• _INFORMATION GIVEN_:

....................

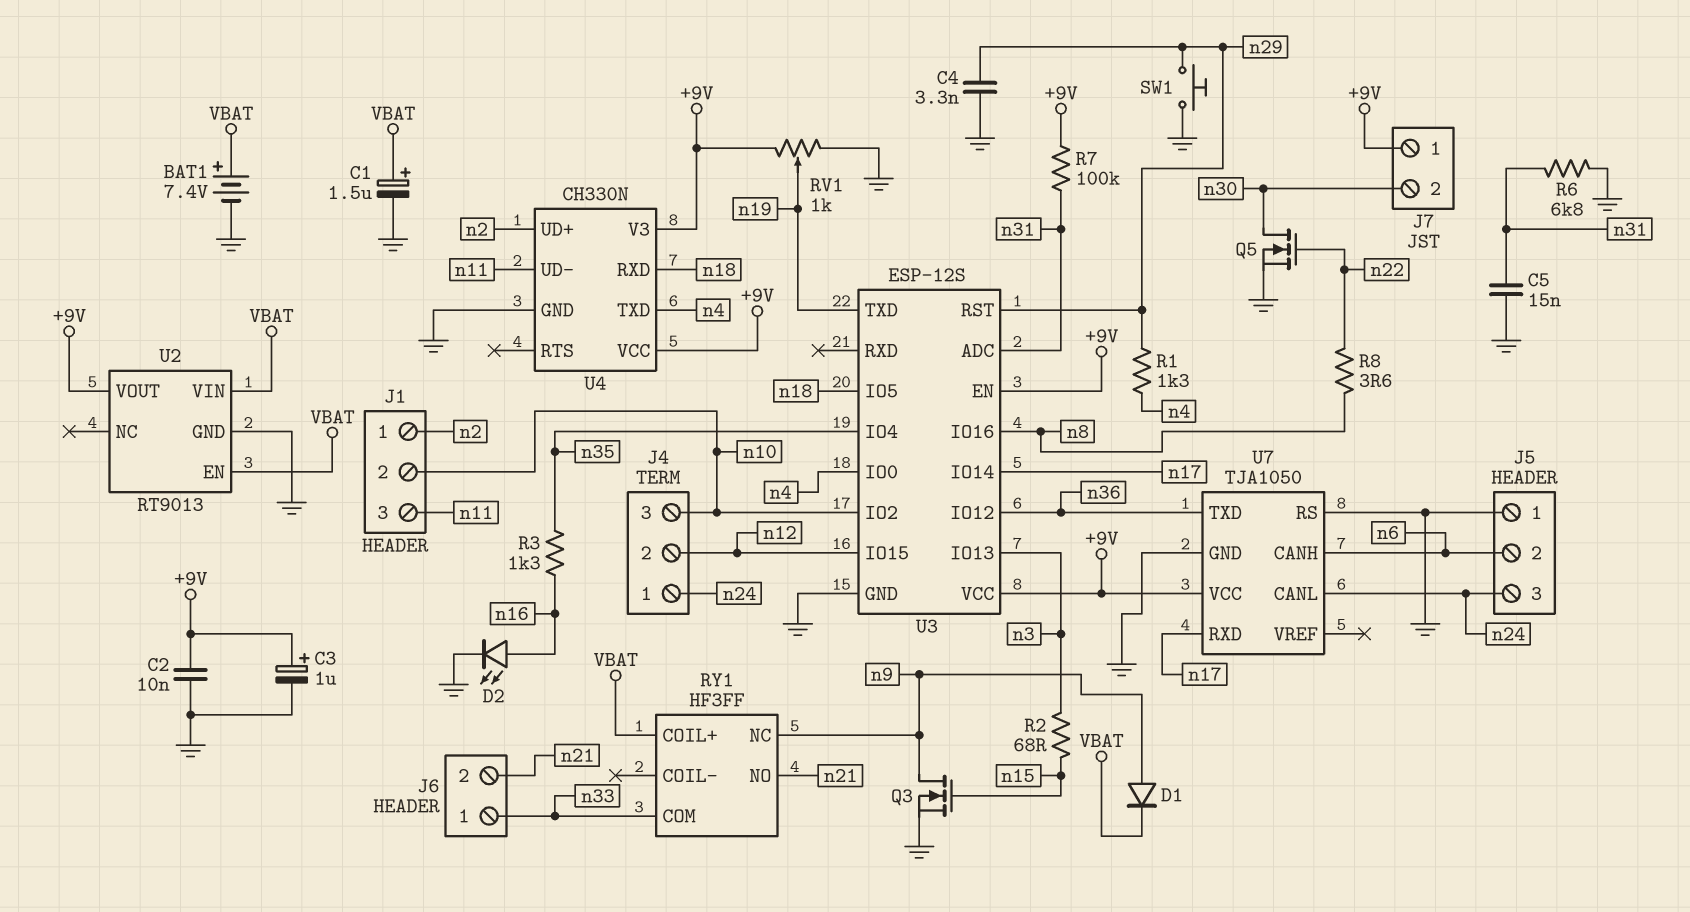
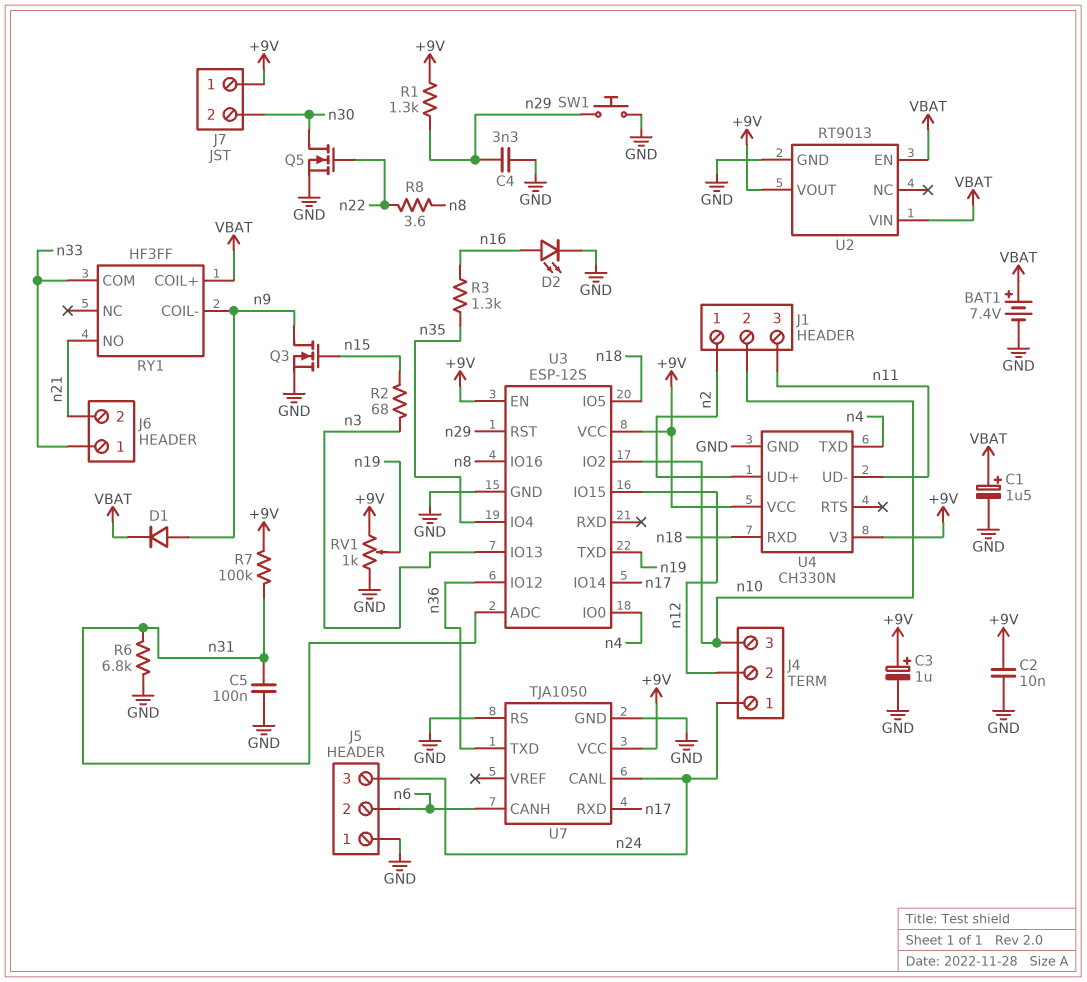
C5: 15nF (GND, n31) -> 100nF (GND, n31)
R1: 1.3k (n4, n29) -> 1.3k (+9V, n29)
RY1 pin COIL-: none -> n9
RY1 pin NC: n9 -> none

....................

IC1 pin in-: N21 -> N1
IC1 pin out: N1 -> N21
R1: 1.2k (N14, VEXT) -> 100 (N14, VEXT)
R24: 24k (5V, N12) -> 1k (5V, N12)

....................

• _WHAT TO PRODUCE_: Copy the lines above exactly, beginning at the line that has "C5: 15nF (GND, n31) -> 100nF (GND, n31)" and stopping after the line that has "RY1 pin NC: n9 -> none", and omit the rest.

• _SOLUTION TO THIS TASK_:
C5: 15nF (GND, n31) -> 100nF (GND, n31)
R1: 1.3k (n4, n29) -> 1.3k (+9V, n29)
RY1 pin COIL-: none -> n9
RY1 pin NC: n9 -> none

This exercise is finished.